**What to do:** Go to the line that contains "red spoon: 7 -> 5" in the records below and repeat it, and each line after it, exactly through the end, omitting pictures.

**Data for review:**

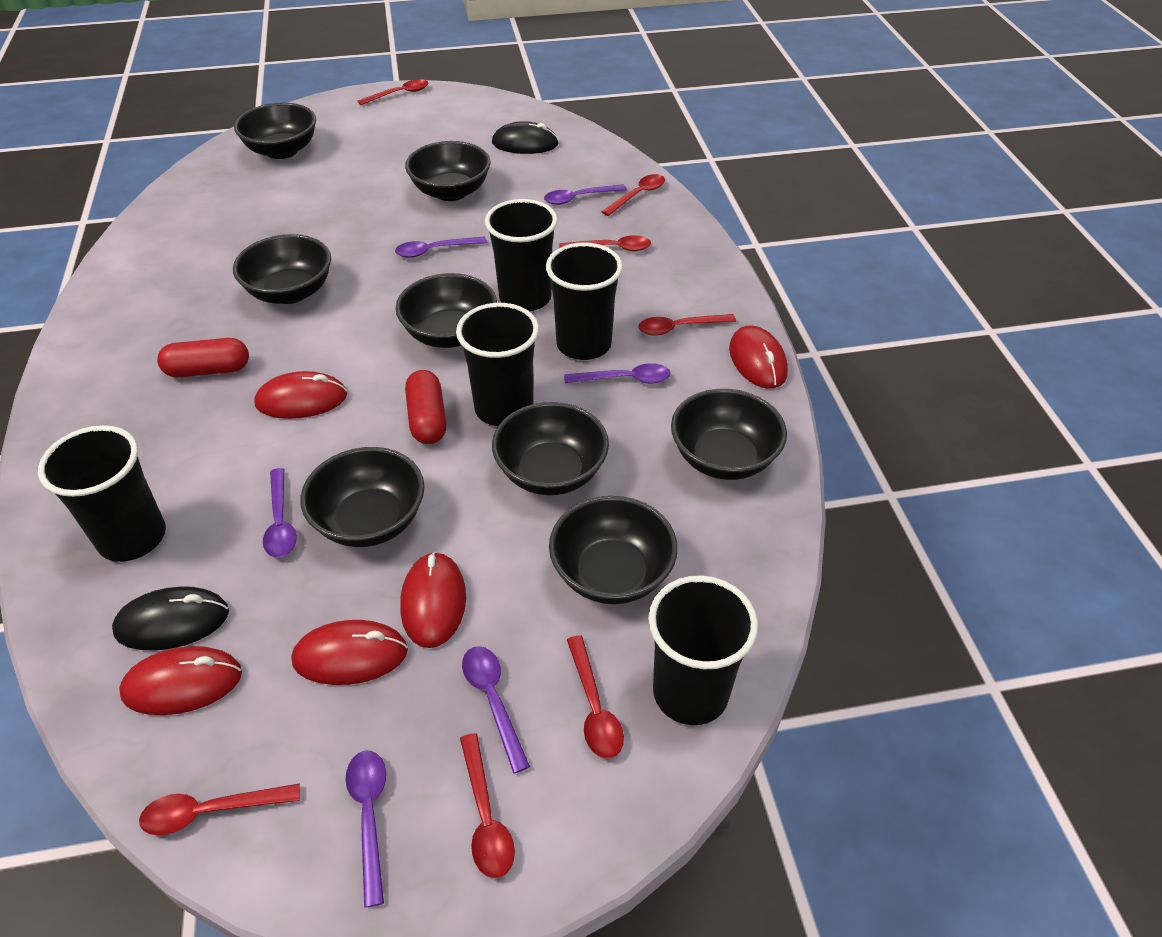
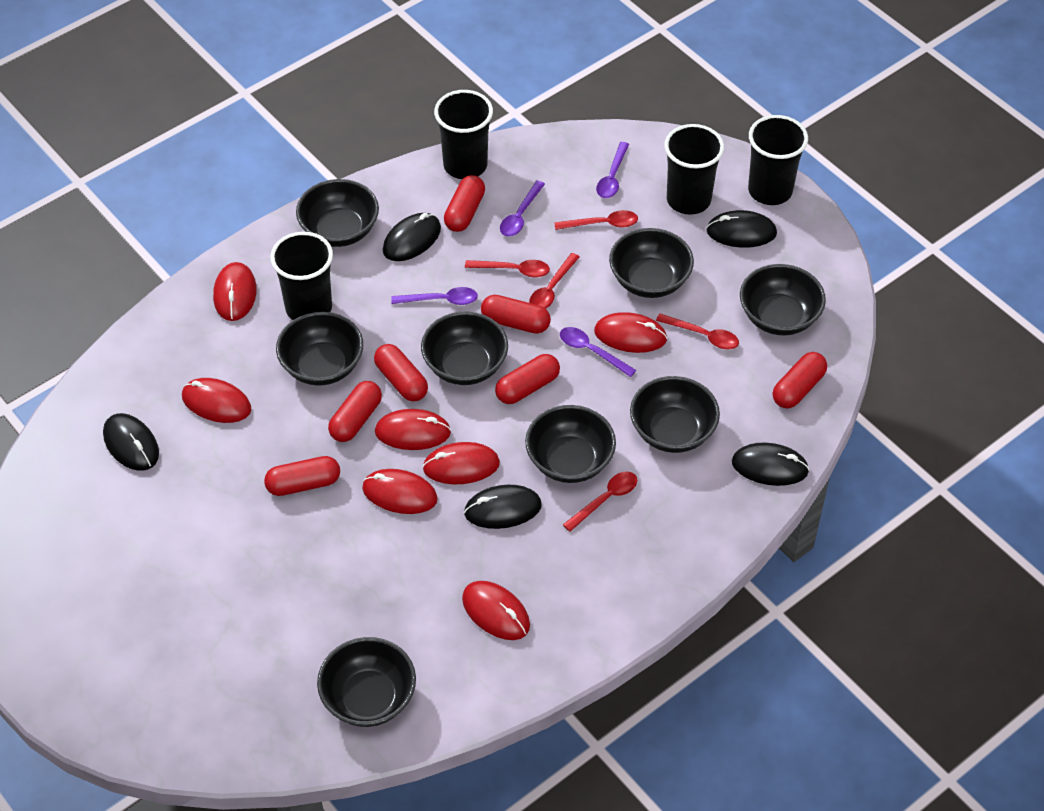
black cup: 5 -> 4
black mouse: 2 -> 5
purple spoon: 6 -> 4
red capsule: 2 -> 7
red mouse: 5 -> 7
red spoon: 7 -> 5

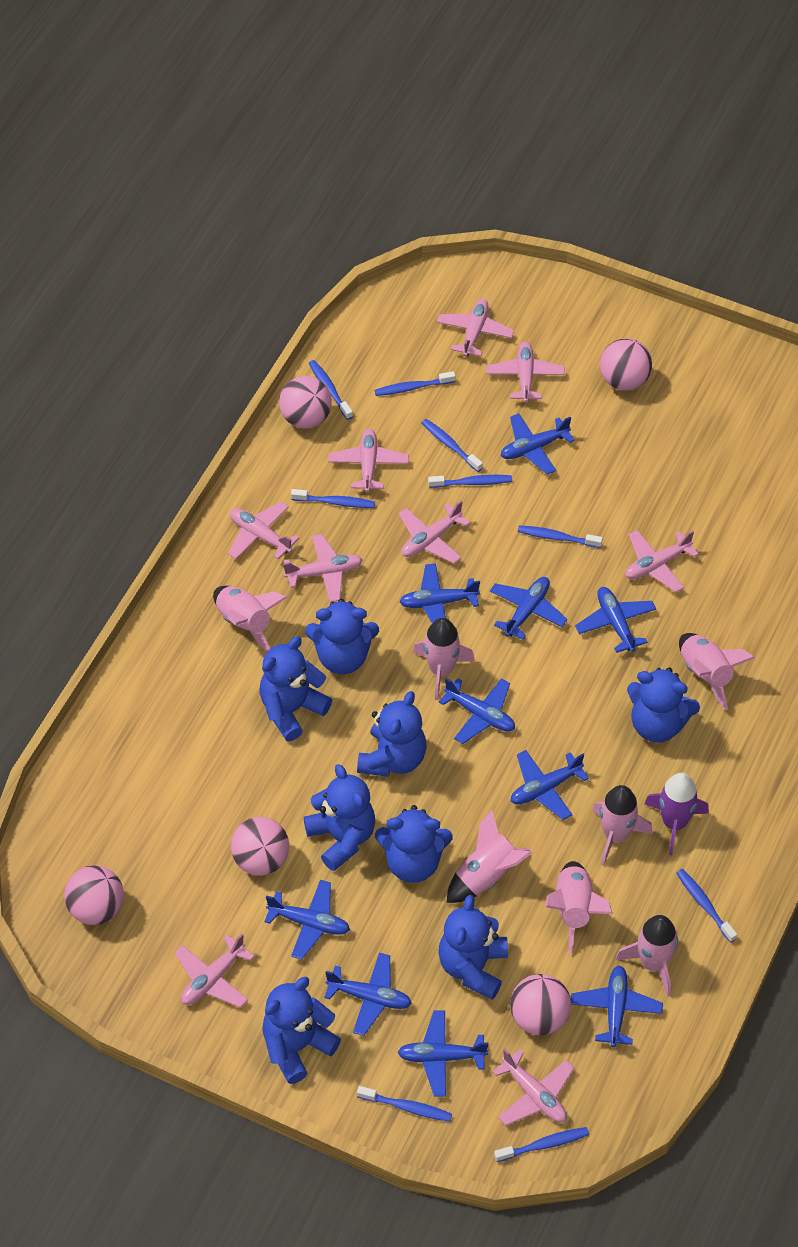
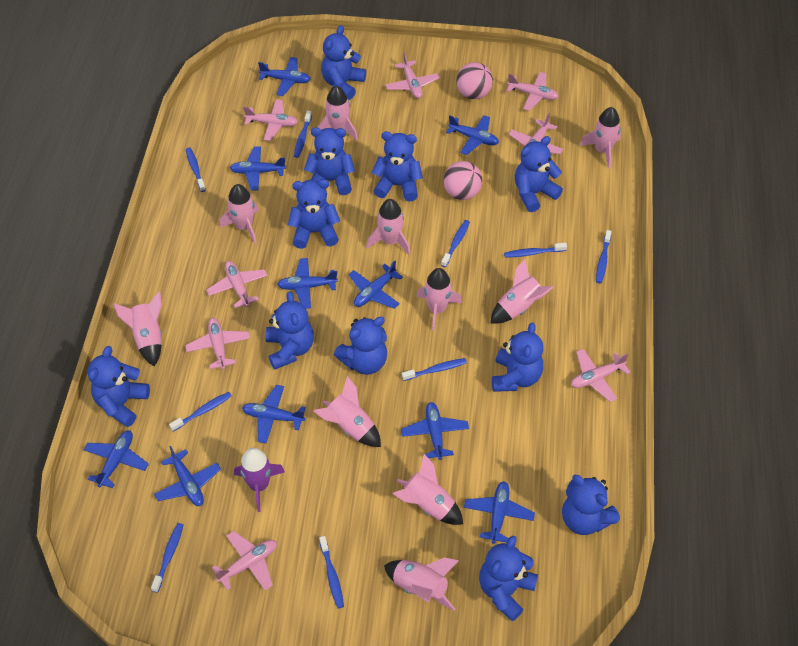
blue teddy bear: 8 -> 11
pink ball: 5 -> 2
pink plane: 9 -> 8
pink rocket: 7 -> 10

**Completed task:**
red spoon: 7 -> 5

blue teddy bear: 8 -> 11
pink ball: 5 -> 2
pink plane: 9 -> 8
pink rocket: 7 -> 10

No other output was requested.